# Task goal:
Write each entry again exactly as shown, but without the images it holds.

[Opening Task material section]

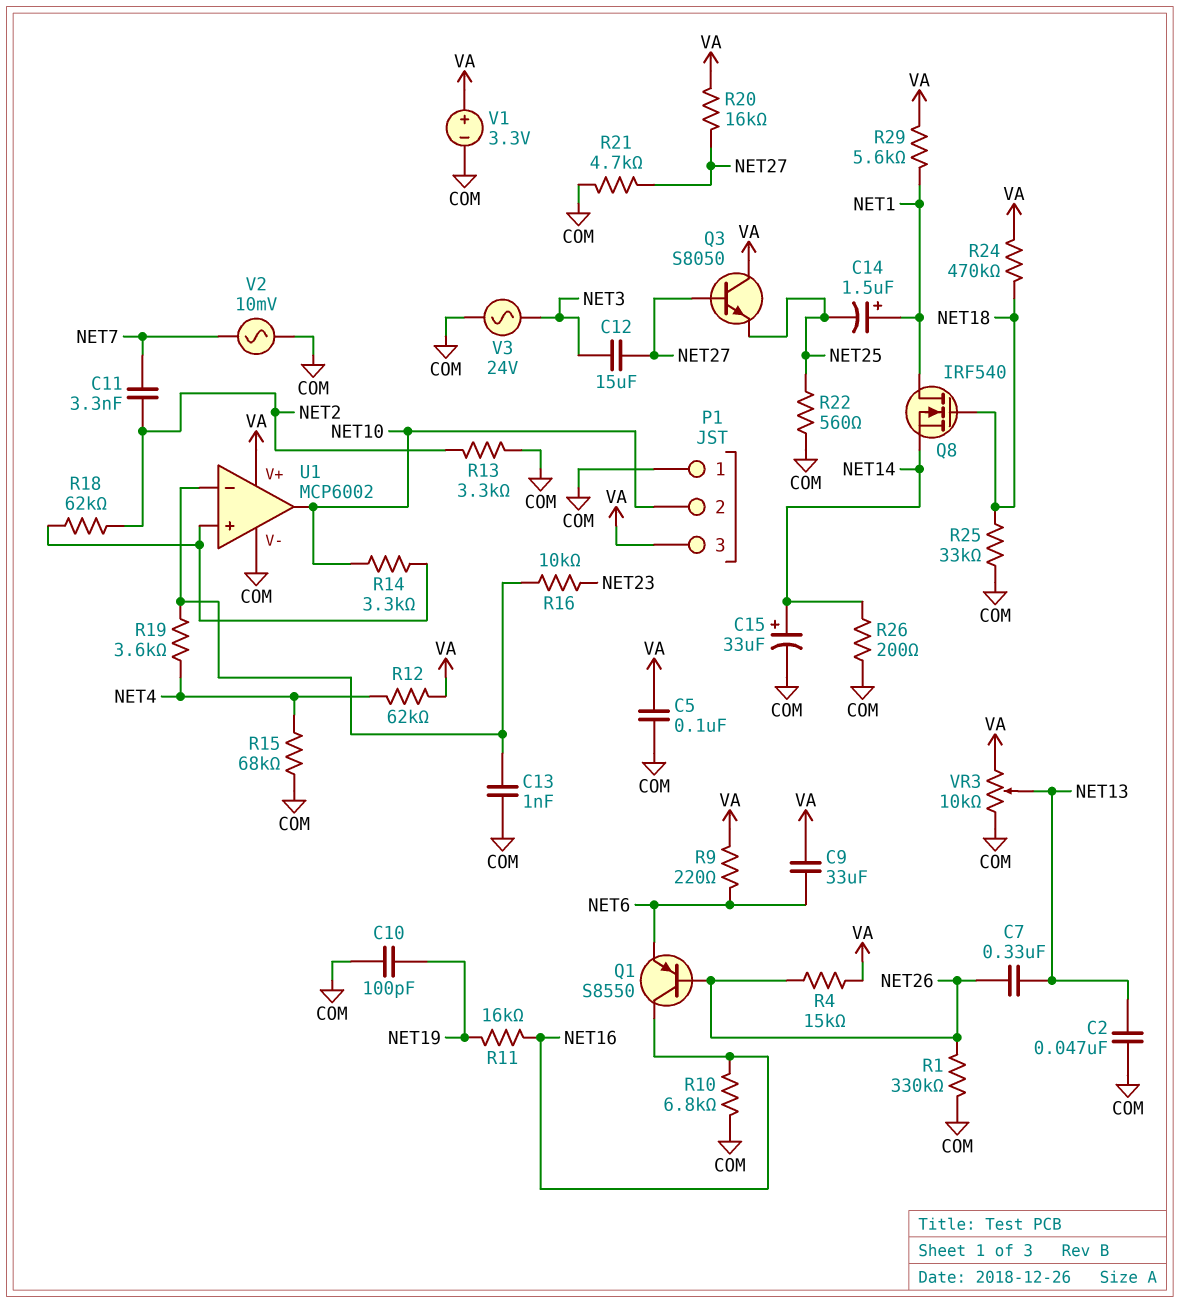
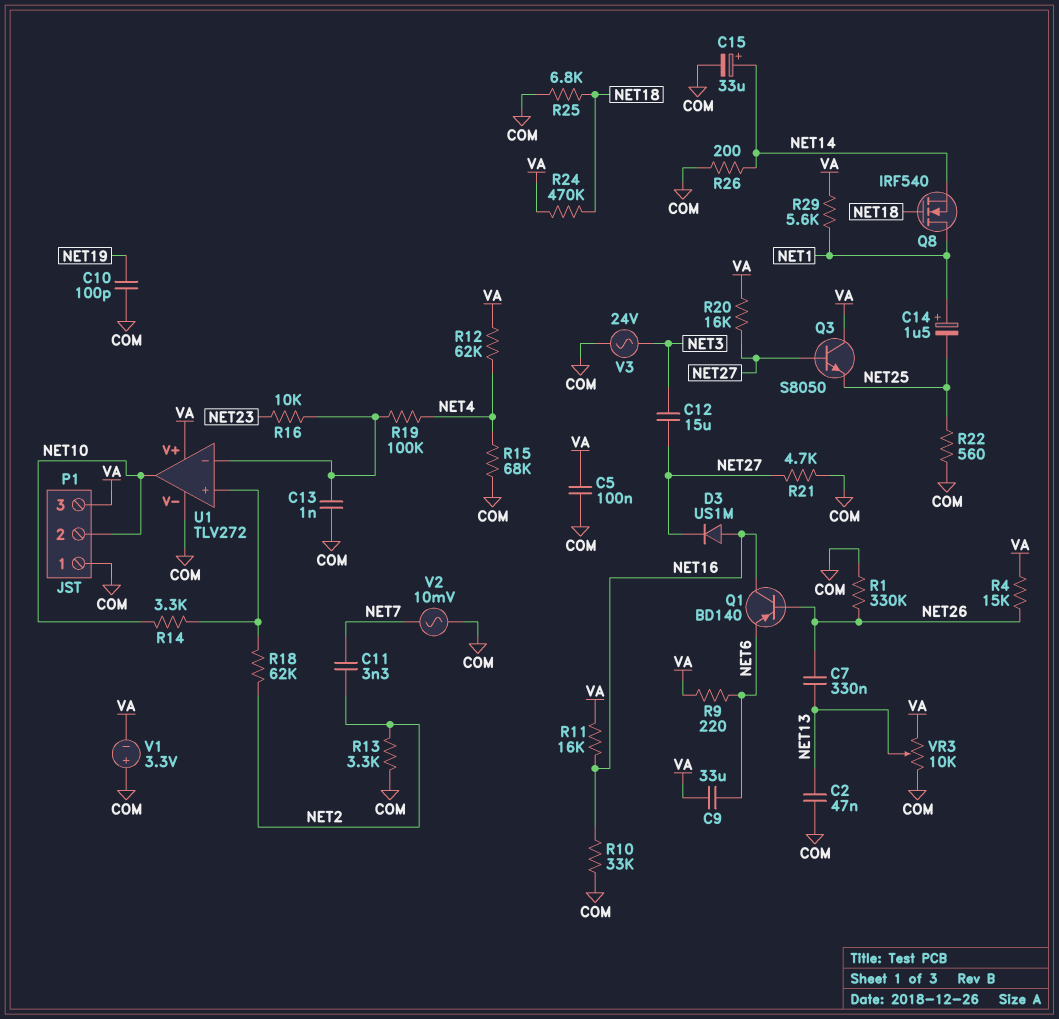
D3: none -> diode US1M (A NET16, K NET27)
Q1: PNP S8550 (B NET26, C NET16, E NET6) -> PNP BD140 (B NET26, C NET16, E NET6)
R10: 6.8k (COM, NET16) -> 33k (COM, NET16)
R11: 16k (NET16, NET19) -> 16k (NET16, VA)
R19: 3.6k (NET4, U1/in-) -> 100k (NET4, U1/in-)
R25: 33k (COM, NET18) -> 6.8k (COM, NET18)
U1: MCP6002 -> TLV272
V1: 3.3V (plus VA, minus COM) -> 3.3V (plus COM, minus VA)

[Closing Task material section]

# Worked solution:
D3: none -> diode US1M (A NET16, K NET27)
Q1: PNP S8550 (B NET26, C NET16, E NET6) -> PNP BD140 (B NET26, C NET16, E NET6)
R10: 6.8k (COM, NET16) -> 33k (COM, NET16)
R11: 16k (NET16, NET19) -> 16k (NET16, VA)
R19: 3.6k (NET4, U1/in-) -> 100k (NET4, U1/in-)
R25: 33k (COM, NET18) -> 6.8k (COM, NET18)
U1: MCP6002 -> TLV272
V1: 3.3V (plus VA, minus COM) -> 3.3V (plus COM, minus VA)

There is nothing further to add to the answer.